Please repeat the entries below word for word, from the line holding "brown square: moved 10" through the line holding "black rectangle: moved 1 px left, 7 px up", inclusive. Leave the pictures out of your answer.

Part of a data file:
Begin

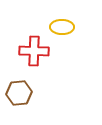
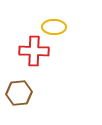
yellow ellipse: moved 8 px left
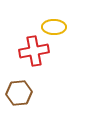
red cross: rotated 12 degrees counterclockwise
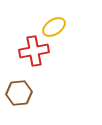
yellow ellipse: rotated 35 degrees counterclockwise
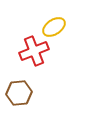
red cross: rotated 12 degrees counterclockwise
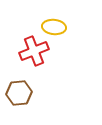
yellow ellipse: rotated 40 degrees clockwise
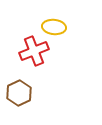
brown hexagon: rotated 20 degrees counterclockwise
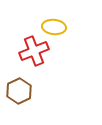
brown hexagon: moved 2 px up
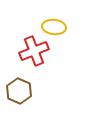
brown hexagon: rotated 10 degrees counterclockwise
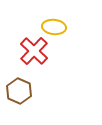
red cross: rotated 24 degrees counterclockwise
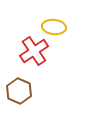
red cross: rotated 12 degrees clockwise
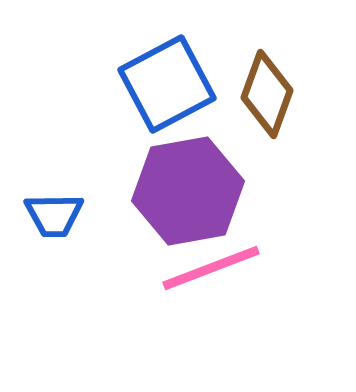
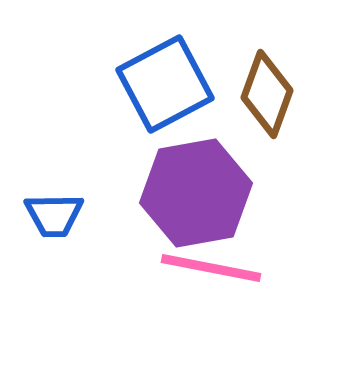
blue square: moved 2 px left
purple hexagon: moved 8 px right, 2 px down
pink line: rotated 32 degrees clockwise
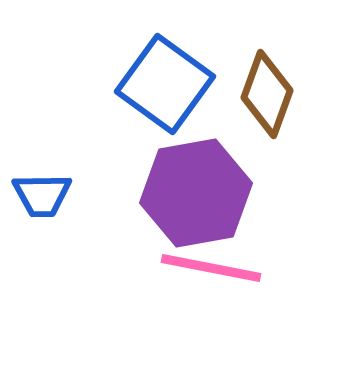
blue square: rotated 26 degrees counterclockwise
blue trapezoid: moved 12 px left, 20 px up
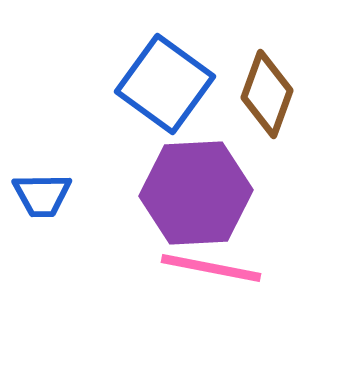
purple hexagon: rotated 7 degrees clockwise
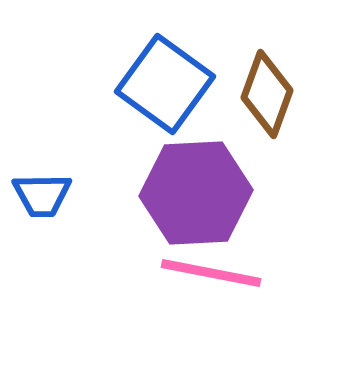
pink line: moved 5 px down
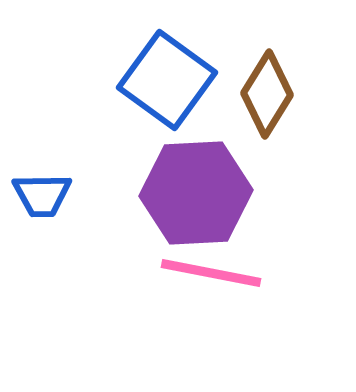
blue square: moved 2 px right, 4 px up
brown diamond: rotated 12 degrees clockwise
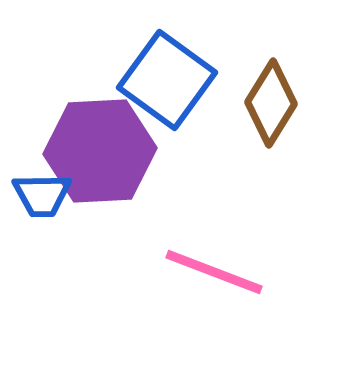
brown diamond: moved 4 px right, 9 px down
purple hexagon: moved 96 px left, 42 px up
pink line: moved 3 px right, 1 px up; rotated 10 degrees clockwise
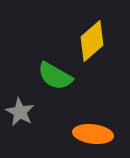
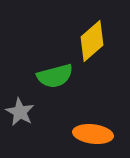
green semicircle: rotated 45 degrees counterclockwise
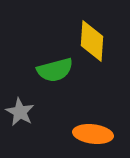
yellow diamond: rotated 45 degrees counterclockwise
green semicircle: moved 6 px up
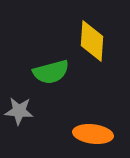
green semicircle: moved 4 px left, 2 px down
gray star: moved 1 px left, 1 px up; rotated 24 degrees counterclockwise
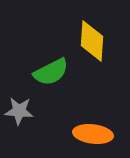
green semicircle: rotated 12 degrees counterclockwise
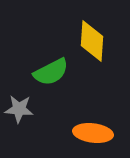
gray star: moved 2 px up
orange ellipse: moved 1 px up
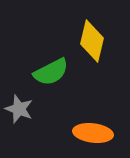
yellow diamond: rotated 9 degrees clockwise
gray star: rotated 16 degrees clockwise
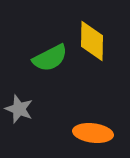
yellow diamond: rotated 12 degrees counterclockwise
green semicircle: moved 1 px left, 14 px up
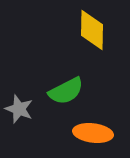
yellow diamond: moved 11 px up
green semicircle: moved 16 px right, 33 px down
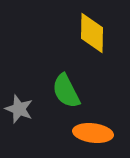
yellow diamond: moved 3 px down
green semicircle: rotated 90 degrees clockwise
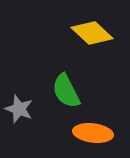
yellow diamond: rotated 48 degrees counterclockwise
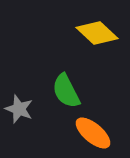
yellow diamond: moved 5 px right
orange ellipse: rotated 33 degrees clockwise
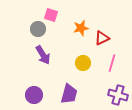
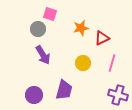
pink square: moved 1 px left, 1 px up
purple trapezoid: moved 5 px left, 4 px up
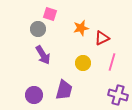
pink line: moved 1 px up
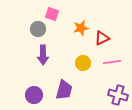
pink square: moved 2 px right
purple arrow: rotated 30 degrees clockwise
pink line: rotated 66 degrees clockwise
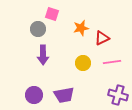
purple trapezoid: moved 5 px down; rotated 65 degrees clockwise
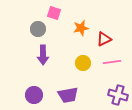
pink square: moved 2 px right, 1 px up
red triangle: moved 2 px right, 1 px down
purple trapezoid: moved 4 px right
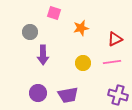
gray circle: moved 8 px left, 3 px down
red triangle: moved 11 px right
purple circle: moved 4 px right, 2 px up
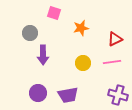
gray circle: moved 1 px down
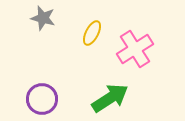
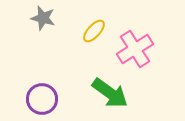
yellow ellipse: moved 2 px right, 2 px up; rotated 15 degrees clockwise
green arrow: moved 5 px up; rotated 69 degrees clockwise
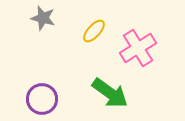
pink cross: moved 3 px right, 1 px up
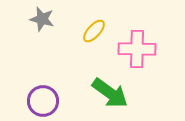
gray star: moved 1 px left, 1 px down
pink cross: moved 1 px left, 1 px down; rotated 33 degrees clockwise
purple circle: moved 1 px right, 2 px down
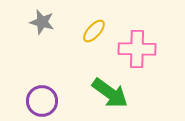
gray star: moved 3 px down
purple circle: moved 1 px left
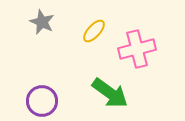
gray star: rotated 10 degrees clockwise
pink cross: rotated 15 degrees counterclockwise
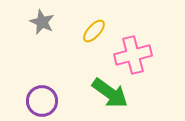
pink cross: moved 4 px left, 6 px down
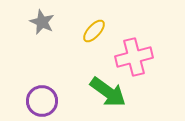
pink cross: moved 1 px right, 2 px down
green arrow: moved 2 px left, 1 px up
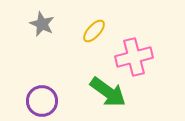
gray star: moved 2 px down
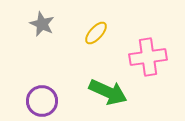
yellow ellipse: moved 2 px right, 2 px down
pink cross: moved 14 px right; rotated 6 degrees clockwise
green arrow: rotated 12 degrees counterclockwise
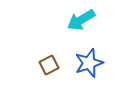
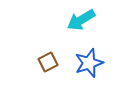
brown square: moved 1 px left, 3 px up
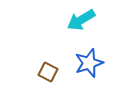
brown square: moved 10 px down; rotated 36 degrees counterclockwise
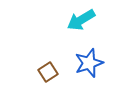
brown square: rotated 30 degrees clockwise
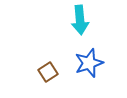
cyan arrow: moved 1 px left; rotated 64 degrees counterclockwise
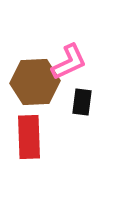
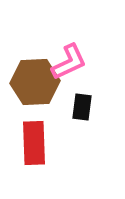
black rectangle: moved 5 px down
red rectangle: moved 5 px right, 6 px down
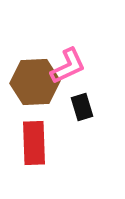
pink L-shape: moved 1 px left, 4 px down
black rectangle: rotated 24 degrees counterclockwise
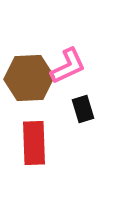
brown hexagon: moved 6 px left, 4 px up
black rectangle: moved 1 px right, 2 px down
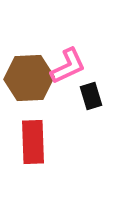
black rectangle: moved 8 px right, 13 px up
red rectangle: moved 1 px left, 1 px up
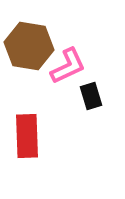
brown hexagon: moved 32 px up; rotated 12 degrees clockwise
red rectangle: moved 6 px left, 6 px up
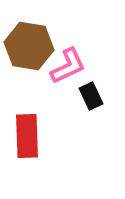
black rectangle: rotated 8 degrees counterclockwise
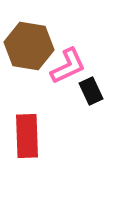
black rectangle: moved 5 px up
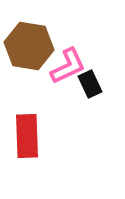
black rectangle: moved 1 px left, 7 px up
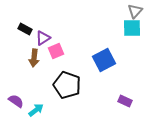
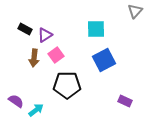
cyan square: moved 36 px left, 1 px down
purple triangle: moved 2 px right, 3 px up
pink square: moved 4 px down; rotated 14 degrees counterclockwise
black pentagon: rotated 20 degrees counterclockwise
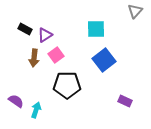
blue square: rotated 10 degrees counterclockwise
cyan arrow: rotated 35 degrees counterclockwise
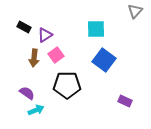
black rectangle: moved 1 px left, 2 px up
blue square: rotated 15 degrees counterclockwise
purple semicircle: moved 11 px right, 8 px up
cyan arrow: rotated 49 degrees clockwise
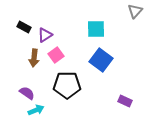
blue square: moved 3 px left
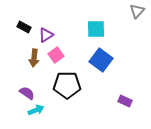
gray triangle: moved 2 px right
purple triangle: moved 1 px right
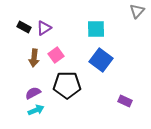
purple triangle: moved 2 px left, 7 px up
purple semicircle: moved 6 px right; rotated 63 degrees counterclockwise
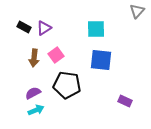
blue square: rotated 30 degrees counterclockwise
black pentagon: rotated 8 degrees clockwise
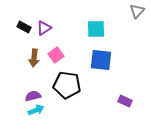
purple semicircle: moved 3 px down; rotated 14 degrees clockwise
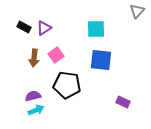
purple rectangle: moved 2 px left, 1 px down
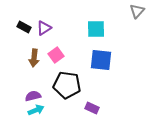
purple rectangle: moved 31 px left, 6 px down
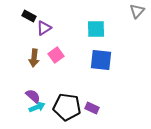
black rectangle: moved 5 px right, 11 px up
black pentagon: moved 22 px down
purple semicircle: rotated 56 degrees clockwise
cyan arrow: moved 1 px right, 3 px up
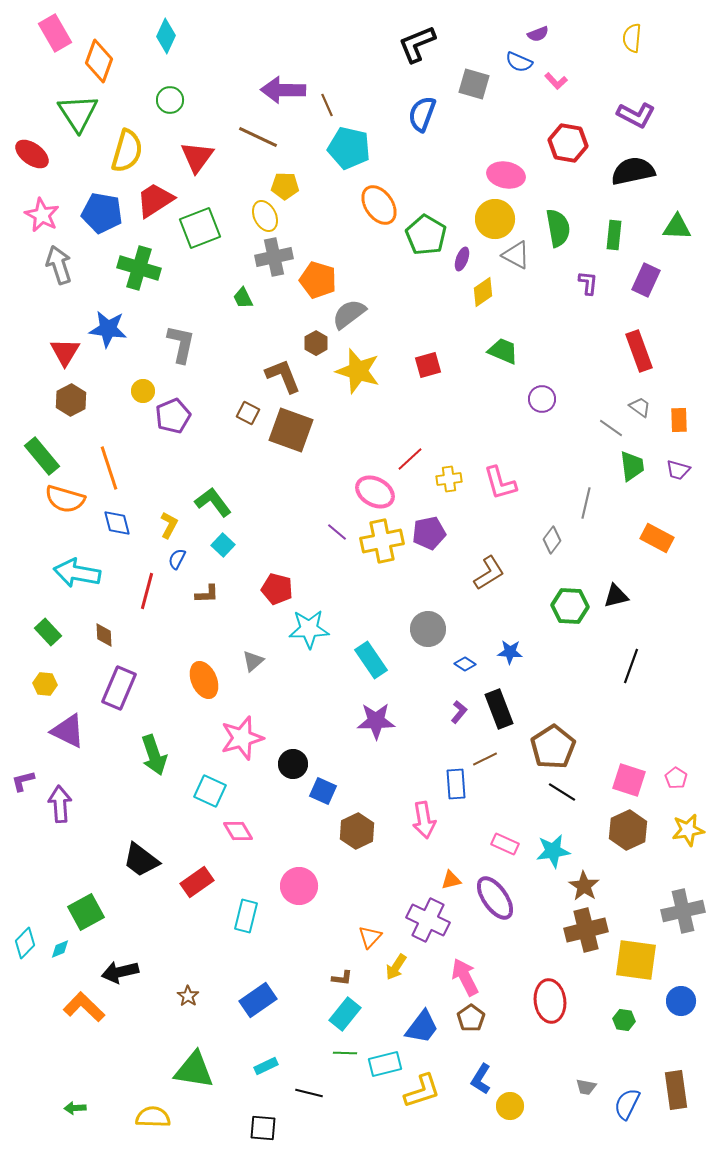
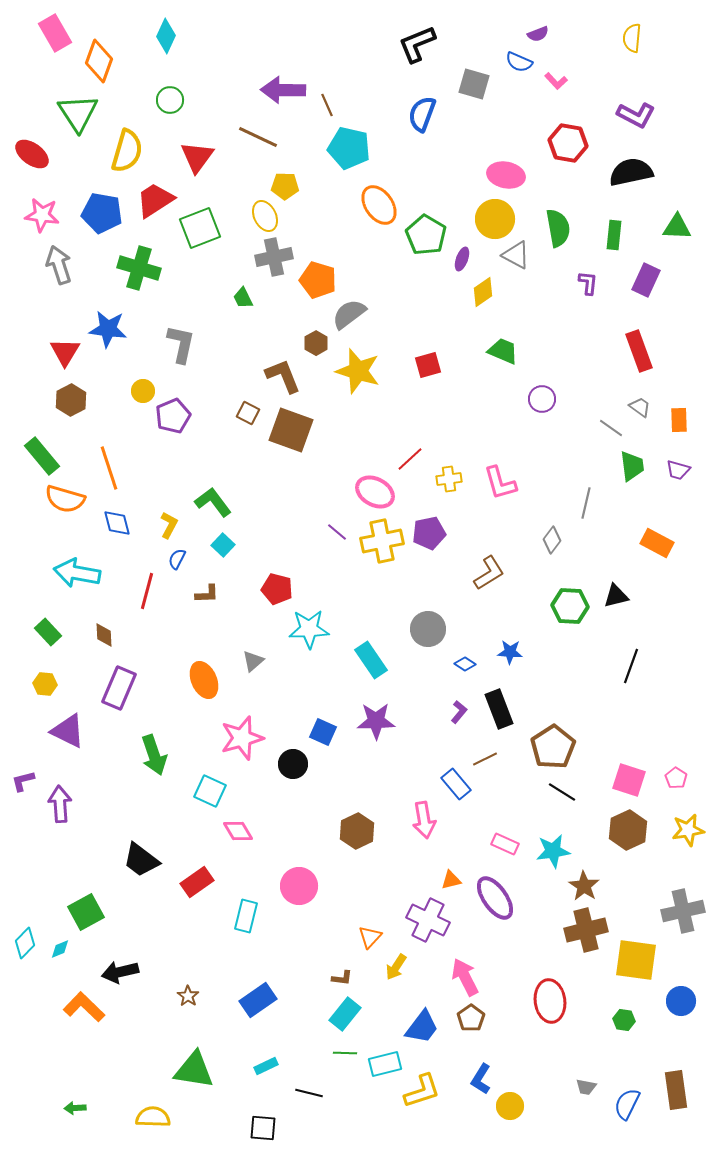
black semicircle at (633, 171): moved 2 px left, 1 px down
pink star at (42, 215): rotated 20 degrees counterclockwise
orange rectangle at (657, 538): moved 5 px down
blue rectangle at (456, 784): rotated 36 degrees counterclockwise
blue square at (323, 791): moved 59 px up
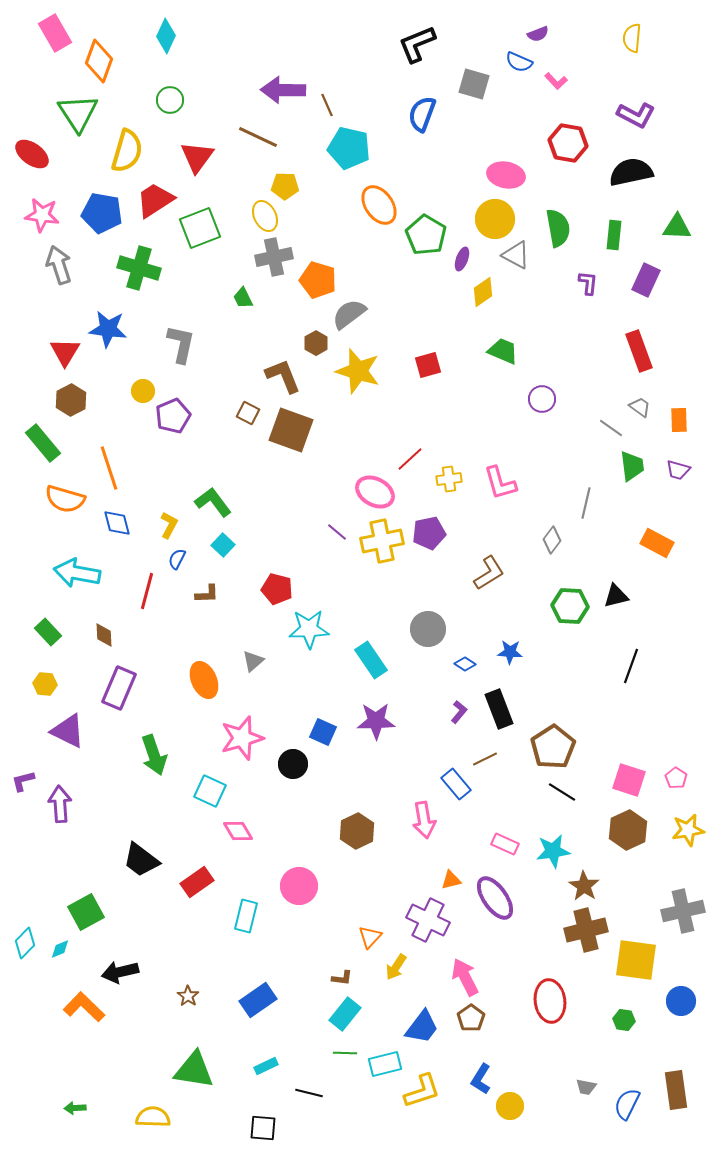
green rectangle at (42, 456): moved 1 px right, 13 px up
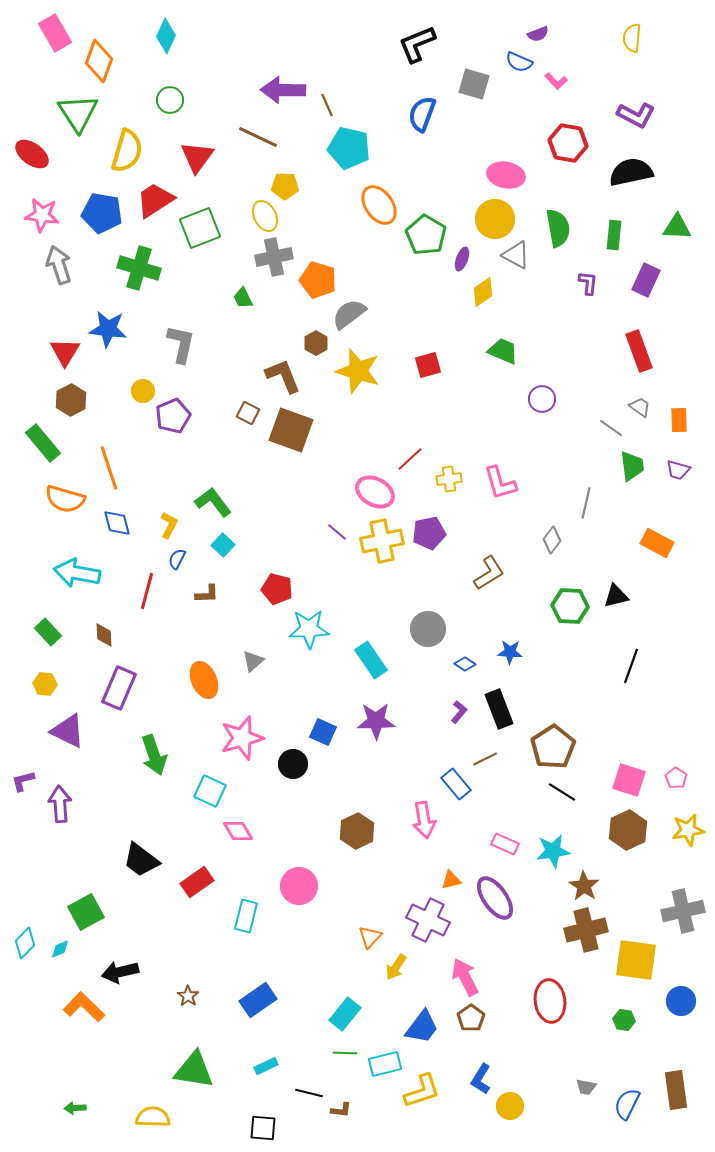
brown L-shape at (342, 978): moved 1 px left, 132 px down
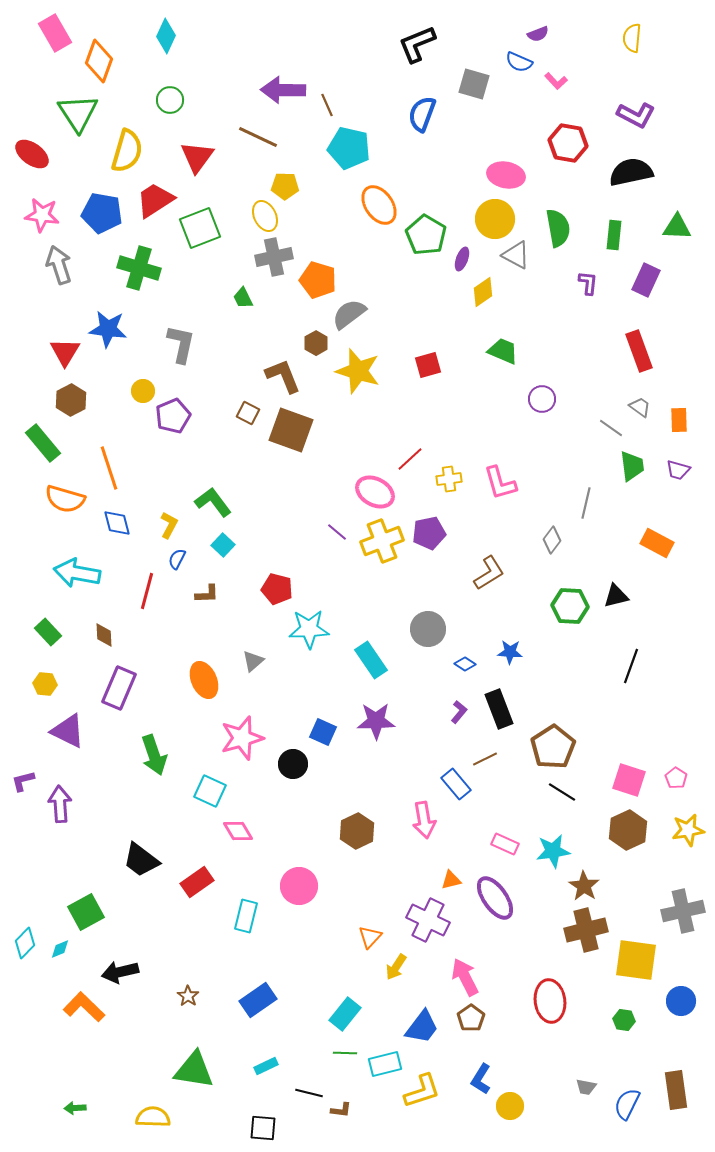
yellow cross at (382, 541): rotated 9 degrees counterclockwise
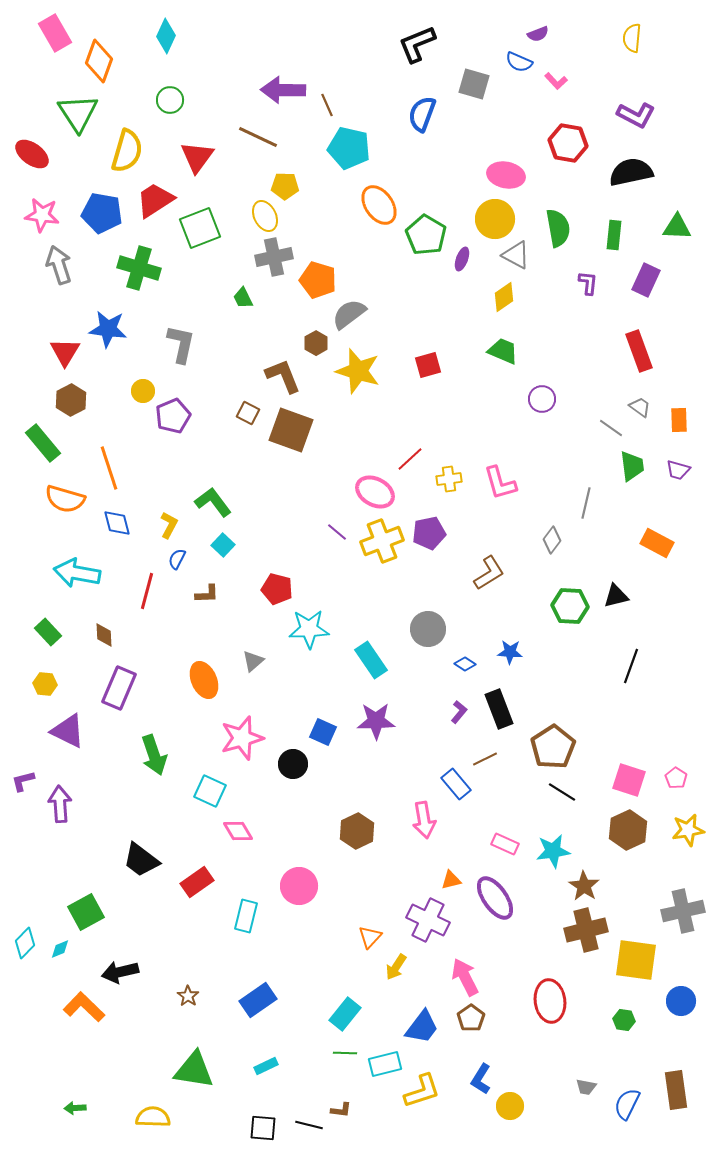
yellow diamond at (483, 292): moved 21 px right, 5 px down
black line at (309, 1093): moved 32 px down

End

The completed task:
brown square: moved 10 px down; rotated 36 degrees counterclockwise
brown square: rotated 30 degrees clockwise
cyan arrow: moved 1 px left; rotated 64 degrees counterclockwise
black rectangle: moved 5 px down
red rectangle: moved 5 px right, 6 px down
pink L-shape: moved 1 px left, 4 px down
black rectangle: rotated 24 degrees counterclockwise
brown hexagon: moved 6 px left, 4 px up
black rectangle: moved 1 px right, 2 px down
black rectangle: moved 8 px right, 13 px up
red rectangle: moved 1 px left, 1 px up
brown hexagon: moved 32 px up; rotated 12 degrees clockwise
red rectangle: moved 6 px left, 6 px up
black rectangle: rotated 8 degrees counterclockwise
black rectangle: moved 5 px up
black rectangle: moved 1 px left, 7 px up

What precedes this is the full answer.